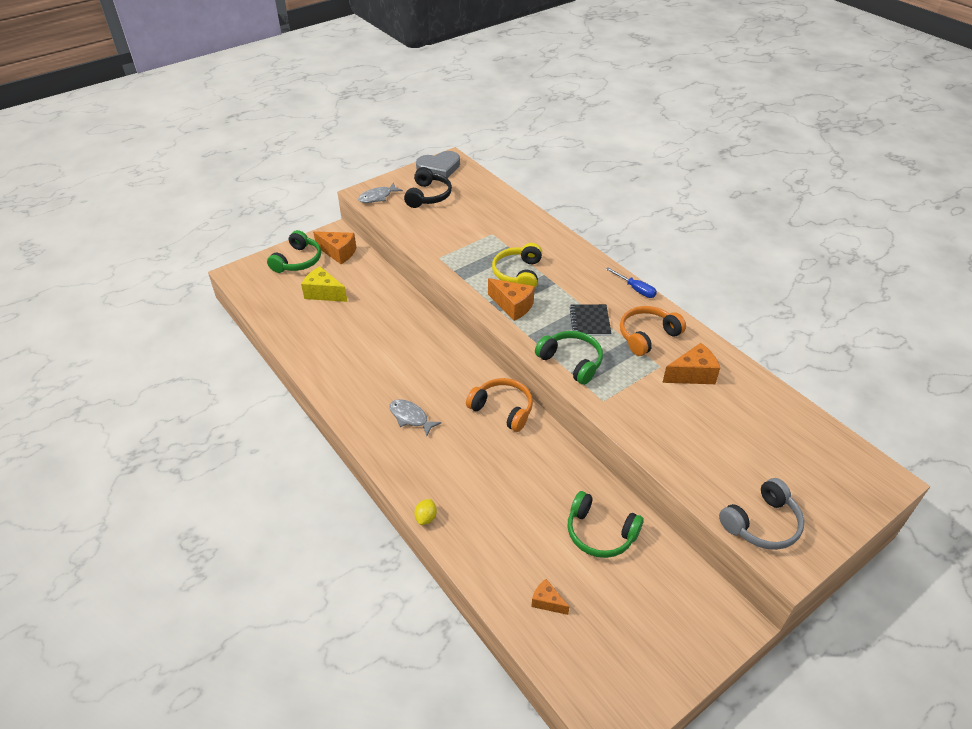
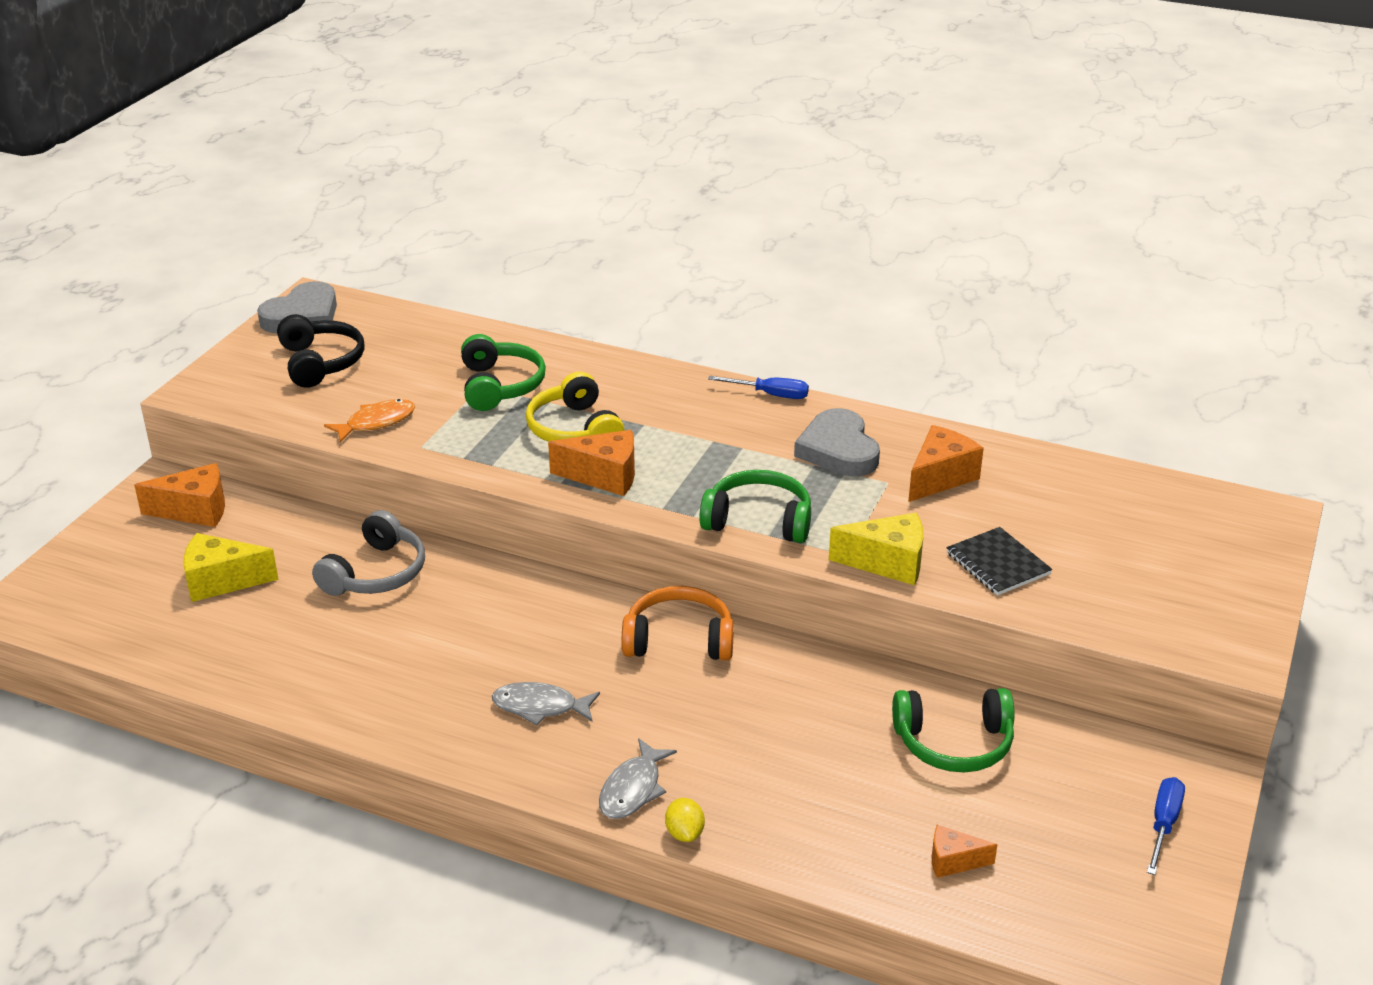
camera: 30 degrees left, 10 degrees down
green headphones [267,230,321,273] -> green headphones moved to [461,334,546,411]
grey fish [358,182,403,203] -> grey fish moved to [599,738,677,819]
black notebook [570,304,612,336] -> black notebook moved to [946,527,1052,595]
orange headphones [620,306,686,356] -> grey heart [794,408,880,476]
grey headphones [719,478,804,550] -> grey headphones moved to [312,510,425,596]
none -> orange fish [324,399,415,443]
none -> yellow cheese [829,513,923,585]
none -> blue screwdriver [1147,777,1185,875]

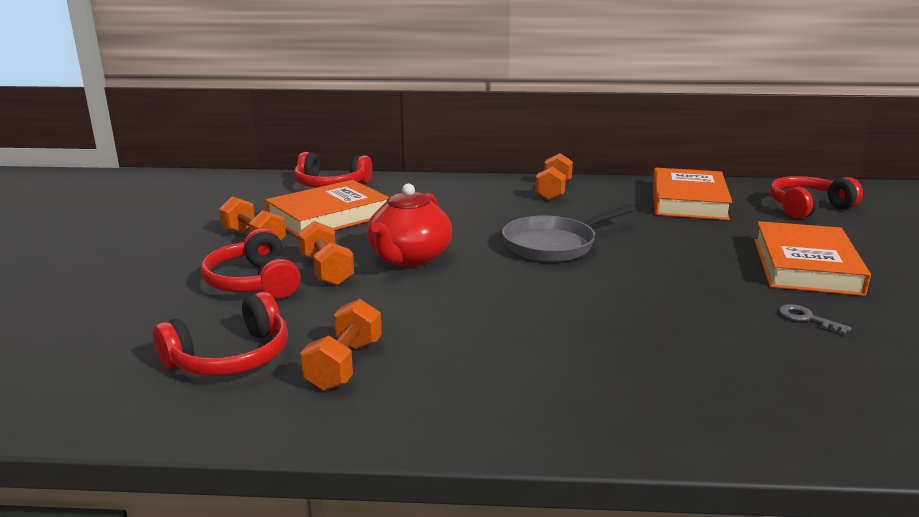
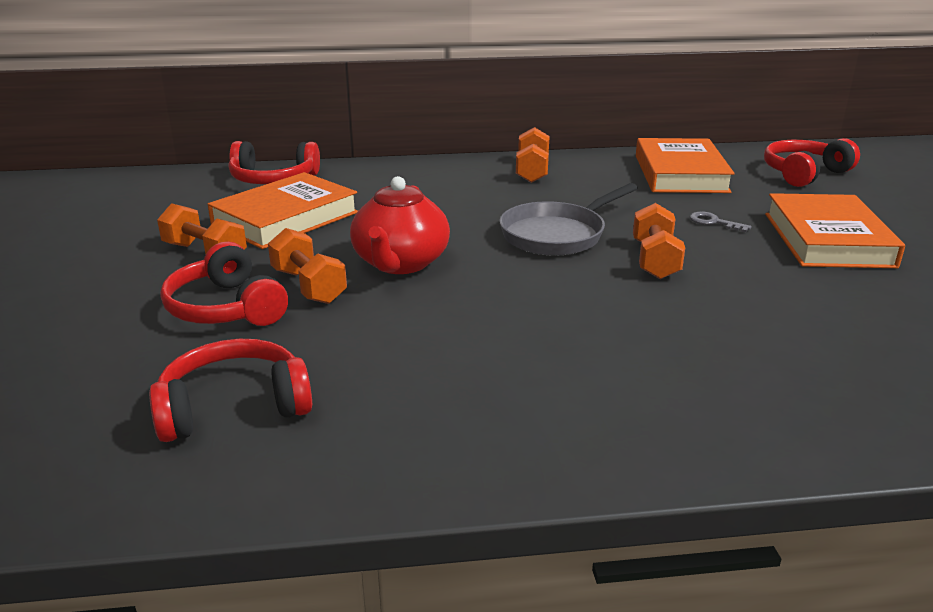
camera: 10 degrees left, 5 degrees up
red headphones [153,292,288,376] -> red headphones turned 150 degrees counterclockwise [149,339,312,442]
orange dumbbell [300,299,382,391] -> orange dumbbell moved to [633,203,685,279]
grey key [779,304,852,335] -> grey key moved to [690,211,752,233]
○ ○ ○ ○ ○ ○ ○
Instructions to follow: Set down exactly, and only, the lines from the one holding "black notebook [570,304,612,336]" to the end of the records above, leaving every picture out.

Answer section:
black notebook [570,304,612,336] -> black notebook moved to [946,527,1052,595]
orange headphones [620,306,686,356] -> grey heart [794,408,880,476]
grey headphones [719,478,804,550] -> grey headphones moved to [312,510,425,596]
none -> orange fish [324,399,415,443]
none -> yellow cheese [829,513,923,585]
none -> blue screwdriver [1147,777,1185,875]

camera: 10 degrees left, 5 degrees up
red headphones [153,292,288,376] -> red headphones turned 150 degrees counterclockwise [149,339,312,442]
orange dumbbell [300,299,382,391] -> orange dumbbell moved to [633,203,685,279]
grey key [779,304,852,335] -> grey key moved to [690,211,752,233]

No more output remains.